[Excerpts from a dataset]
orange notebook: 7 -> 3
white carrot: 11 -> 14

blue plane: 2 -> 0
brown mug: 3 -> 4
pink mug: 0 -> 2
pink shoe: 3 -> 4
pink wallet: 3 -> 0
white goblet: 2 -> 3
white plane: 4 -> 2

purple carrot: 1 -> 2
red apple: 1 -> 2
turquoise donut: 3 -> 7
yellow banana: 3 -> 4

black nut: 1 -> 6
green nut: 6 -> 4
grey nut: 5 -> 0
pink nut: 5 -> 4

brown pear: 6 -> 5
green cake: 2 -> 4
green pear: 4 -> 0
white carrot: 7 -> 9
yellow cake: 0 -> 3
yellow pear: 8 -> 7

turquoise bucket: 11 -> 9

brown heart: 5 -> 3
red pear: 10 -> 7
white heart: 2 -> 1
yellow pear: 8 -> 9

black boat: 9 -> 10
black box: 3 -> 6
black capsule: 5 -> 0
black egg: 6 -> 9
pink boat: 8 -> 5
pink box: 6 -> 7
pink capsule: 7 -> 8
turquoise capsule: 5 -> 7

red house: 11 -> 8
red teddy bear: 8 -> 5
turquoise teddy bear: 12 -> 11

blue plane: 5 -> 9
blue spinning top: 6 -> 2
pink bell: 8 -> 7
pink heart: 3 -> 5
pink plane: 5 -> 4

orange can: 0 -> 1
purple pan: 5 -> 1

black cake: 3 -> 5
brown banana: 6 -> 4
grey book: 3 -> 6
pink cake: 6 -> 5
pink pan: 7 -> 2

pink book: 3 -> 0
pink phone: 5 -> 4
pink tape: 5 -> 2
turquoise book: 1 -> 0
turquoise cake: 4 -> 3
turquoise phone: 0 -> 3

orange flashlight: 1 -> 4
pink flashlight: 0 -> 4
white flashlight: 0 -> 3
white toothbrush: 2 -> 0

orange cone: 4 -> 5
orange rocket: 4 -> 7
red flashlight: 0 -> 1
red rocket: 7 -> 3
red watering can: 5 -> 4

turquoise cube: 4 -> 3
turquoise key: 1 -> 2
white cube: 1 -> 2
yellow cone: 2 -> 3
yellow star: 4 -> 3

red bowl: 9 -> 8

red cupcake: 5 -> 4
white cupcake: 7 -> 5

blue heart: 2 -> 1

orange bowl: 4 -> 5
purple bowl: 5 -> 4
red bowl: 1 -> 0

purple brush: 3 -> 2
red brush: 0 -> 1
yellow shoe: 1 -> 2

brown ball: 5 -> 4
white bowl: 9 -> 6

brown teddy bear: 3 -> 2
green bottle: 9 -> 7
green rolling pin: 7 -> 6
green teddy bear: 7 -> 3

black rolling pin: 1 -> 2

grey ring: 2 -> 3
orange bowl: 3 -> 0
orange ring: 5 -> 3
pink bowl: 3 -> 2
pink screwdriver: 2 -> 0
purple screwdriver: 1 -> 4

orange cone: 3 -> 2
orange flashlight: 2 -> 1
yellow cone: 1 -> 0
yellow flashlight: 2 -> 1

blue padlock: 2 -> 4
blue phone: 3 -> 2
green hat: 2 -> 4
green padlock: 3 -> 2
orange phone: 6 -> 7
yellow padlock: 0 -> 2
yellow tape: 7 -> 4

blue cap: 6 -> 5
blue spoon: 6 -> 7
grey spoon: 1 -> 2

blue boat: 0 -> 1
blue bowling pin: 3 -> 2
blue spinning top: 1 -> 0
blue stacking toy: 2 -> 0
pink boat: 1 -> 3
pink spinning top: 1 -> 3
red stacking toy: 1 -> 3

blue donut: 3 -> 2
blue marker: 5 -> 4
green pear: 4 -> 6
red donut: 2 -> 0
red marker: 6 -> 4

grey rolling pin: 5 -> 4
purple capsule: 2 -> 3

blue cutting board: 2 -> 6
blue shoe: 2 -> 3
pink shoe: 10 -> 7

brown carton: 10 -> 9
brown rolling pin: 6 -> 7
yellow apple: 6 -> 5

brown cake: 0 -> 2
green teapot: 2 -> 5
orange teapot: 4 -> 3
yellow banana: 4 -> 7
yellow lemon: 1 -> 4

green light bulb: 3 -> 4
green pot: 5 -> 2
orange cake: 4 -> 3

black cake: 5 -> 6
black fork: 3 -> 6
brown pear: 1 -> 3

_Your instructions_.
Lines holding the word "brown" are the answer; copy every one from the records above.

_Reply to the task_.
brown mug: 3 -> 4
brown pear: 6 -> 5
brown heart: 5 -> 3
brown banana: 6 -> 4
brown ball: 5 -> 4
brown teddy bear: 3 -> 2
brown carton: 10 -> 9
brown rolling pin: 6 -> 7
brown cake: 0 -> 2
brown pear: 1 -> 3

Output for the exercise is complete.